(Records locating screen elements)

>>>>

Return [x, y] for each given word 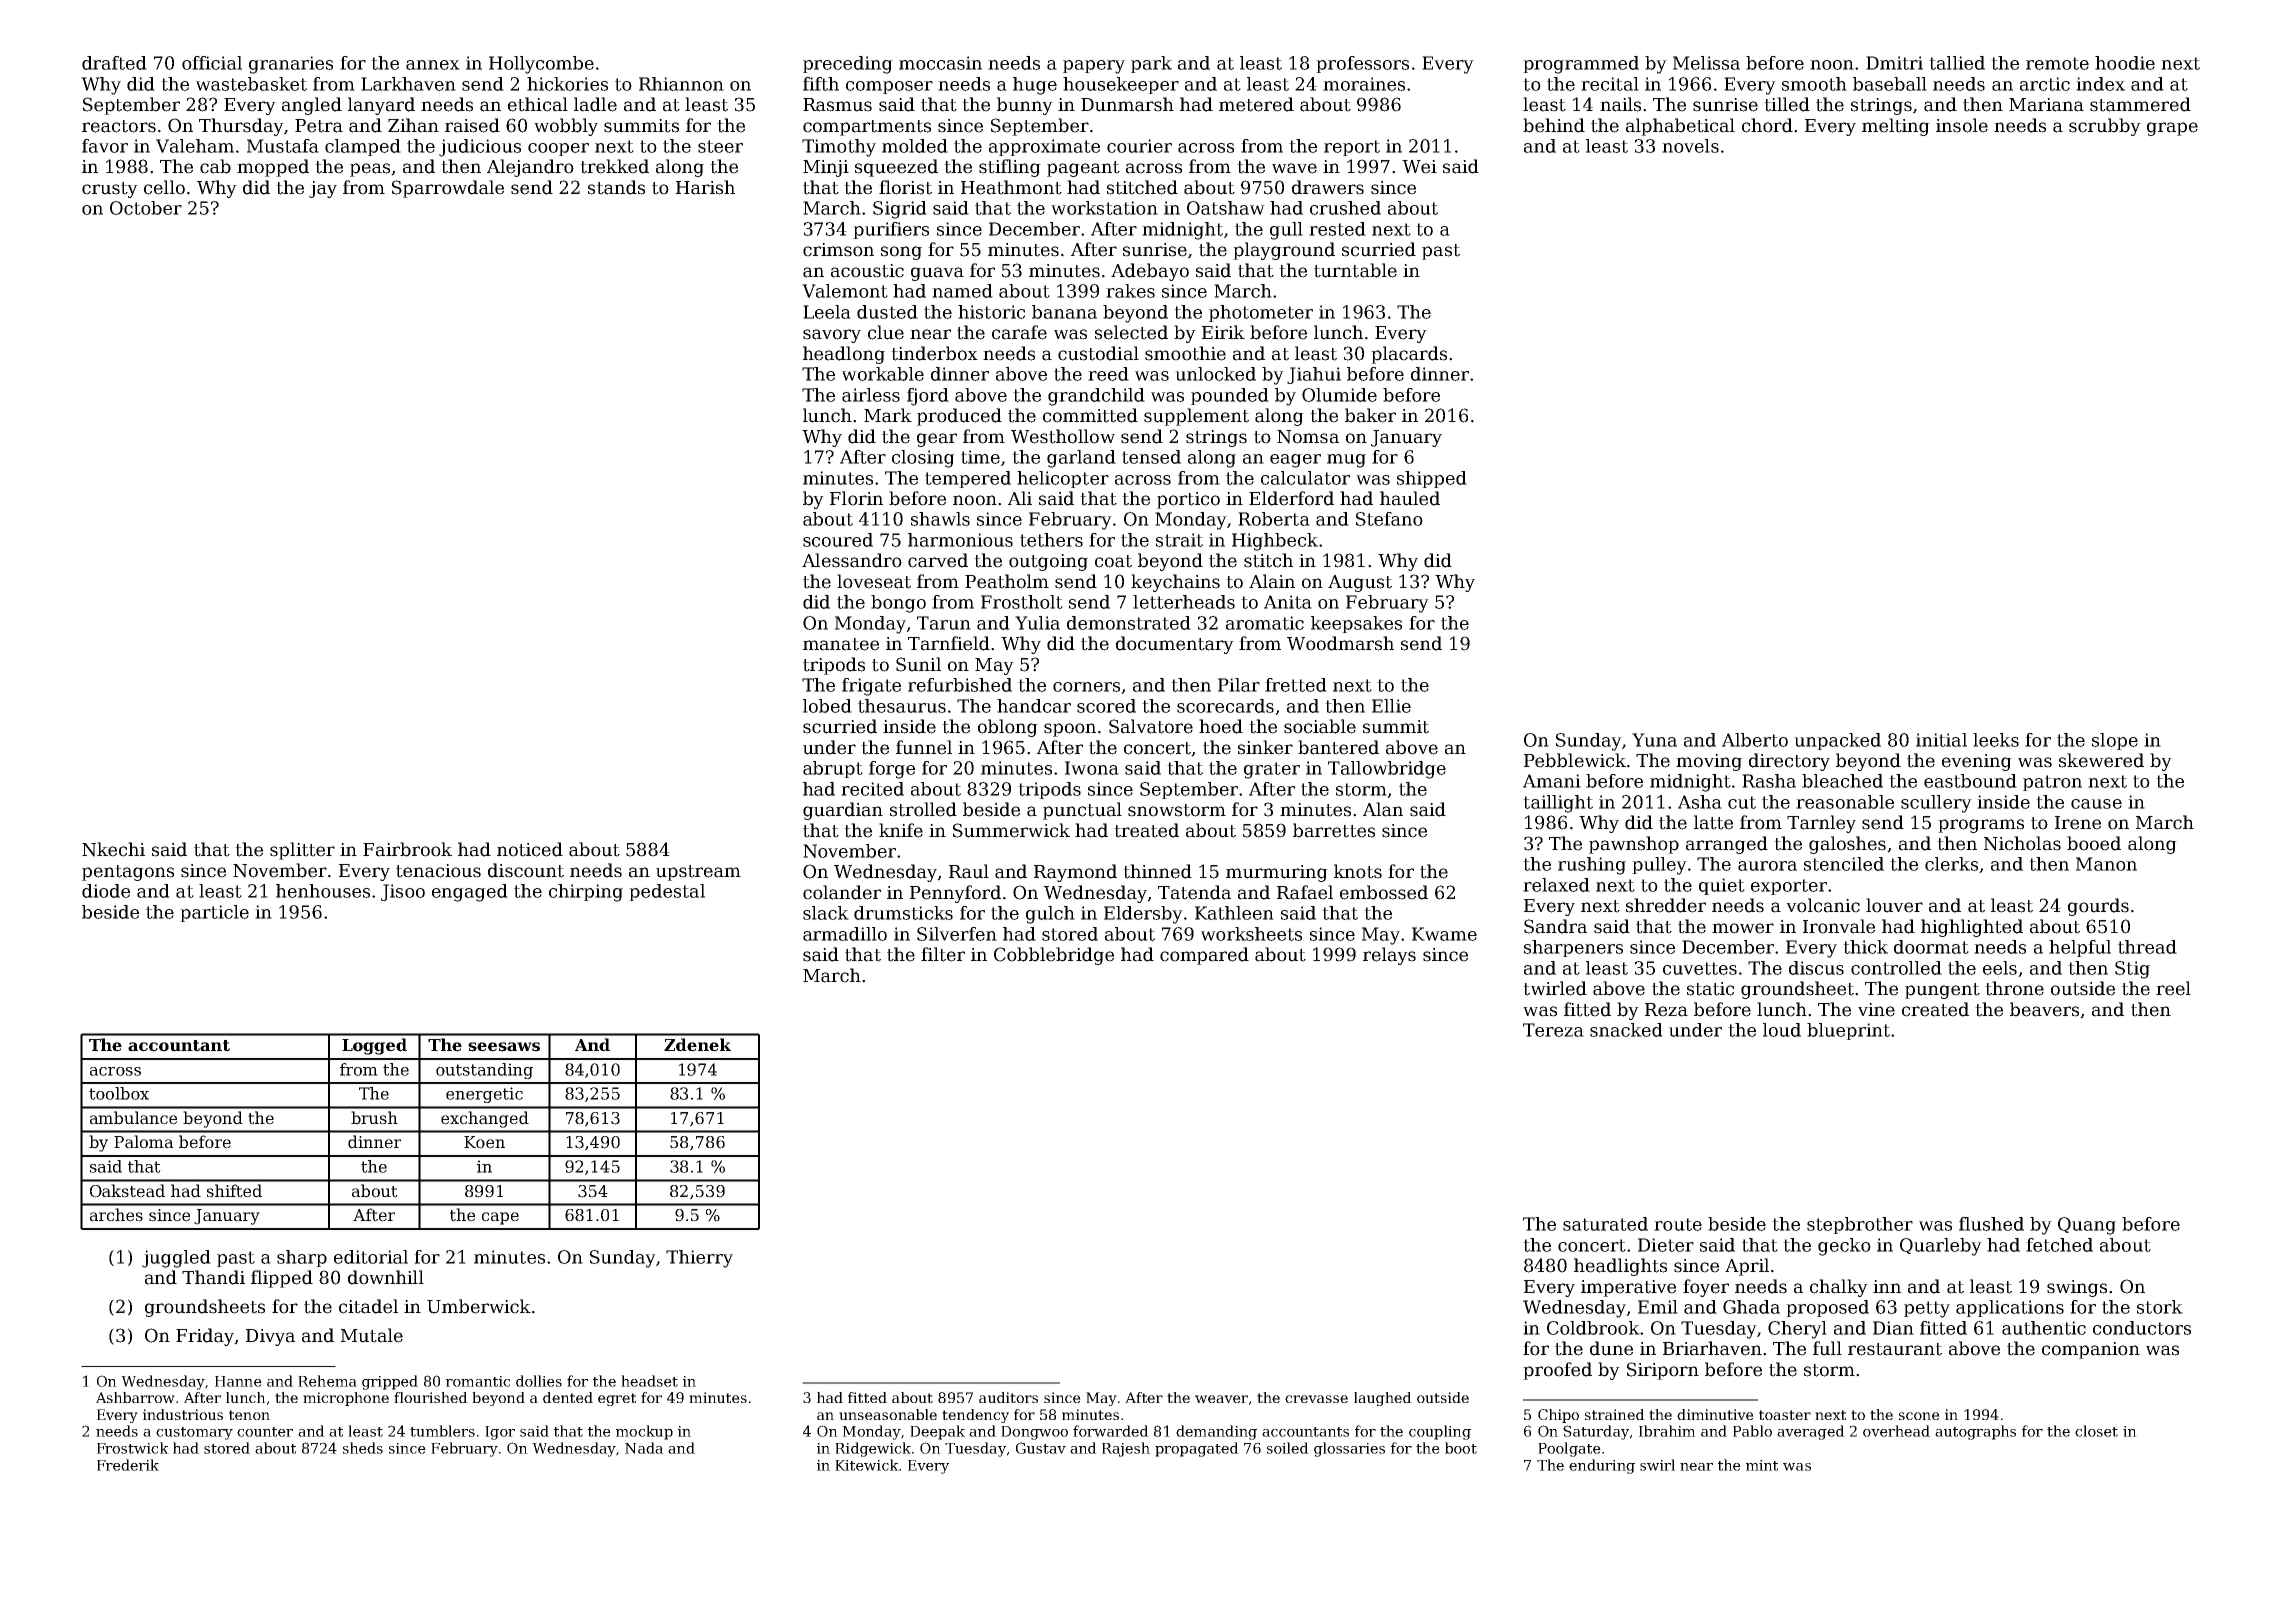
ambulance [133, 1118]
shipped [1432, 479]
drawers [1328, 187]
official [212, 63]
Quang [2087, 1226]
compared [1204, 956]
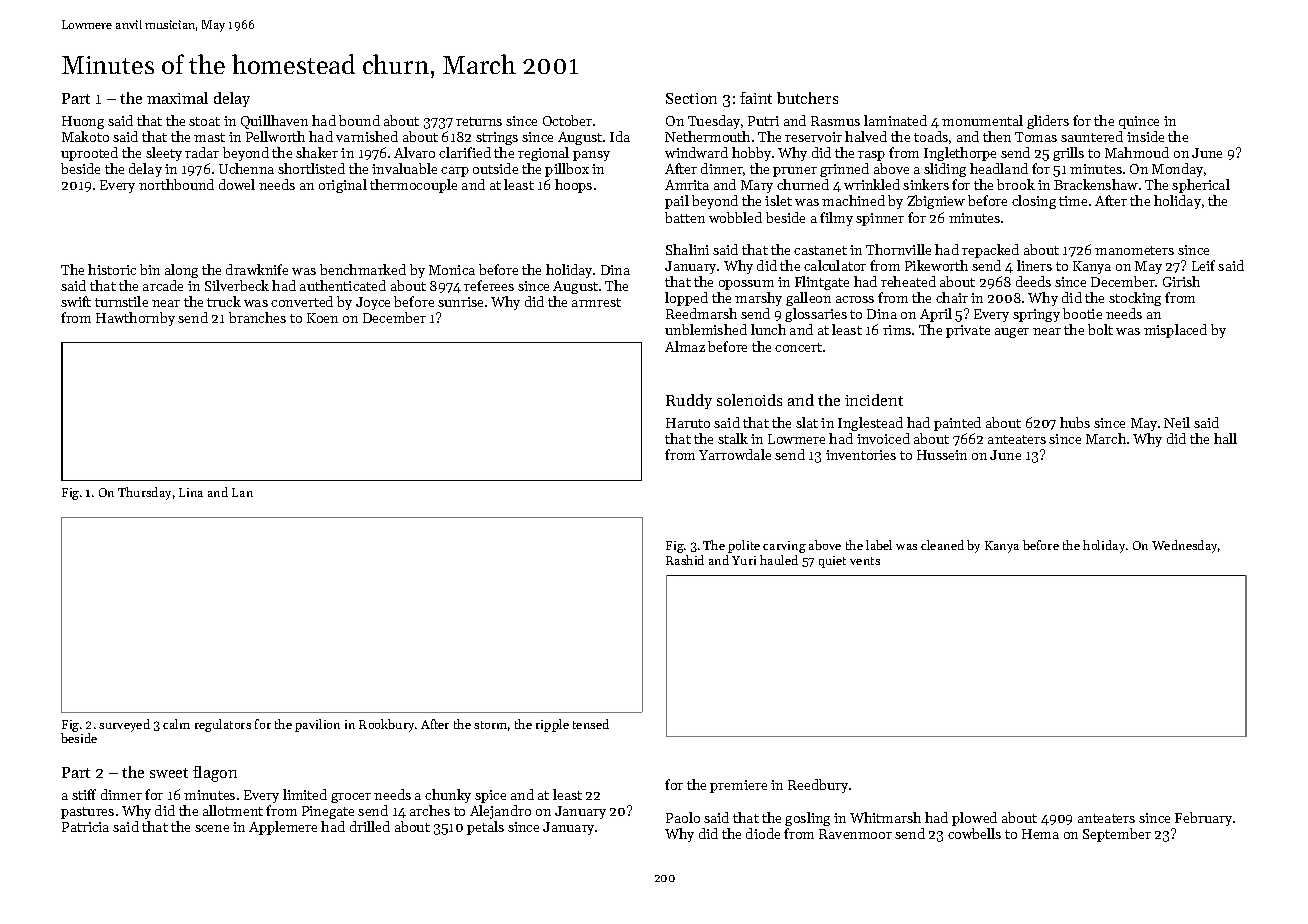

<<<<

**Task description:** Rewrite the entries above, changing "given" to "listed" and leaving everything else as it is. Omit the pictures from your version.

**Worked answer:**
Return [x, y] for each listed word 
ambulance [133, 1118]
shipped [1432, 479]
drawers [1328, 187]
official [212, 63]
Quang [2087, 1226]
compared [1204, 956]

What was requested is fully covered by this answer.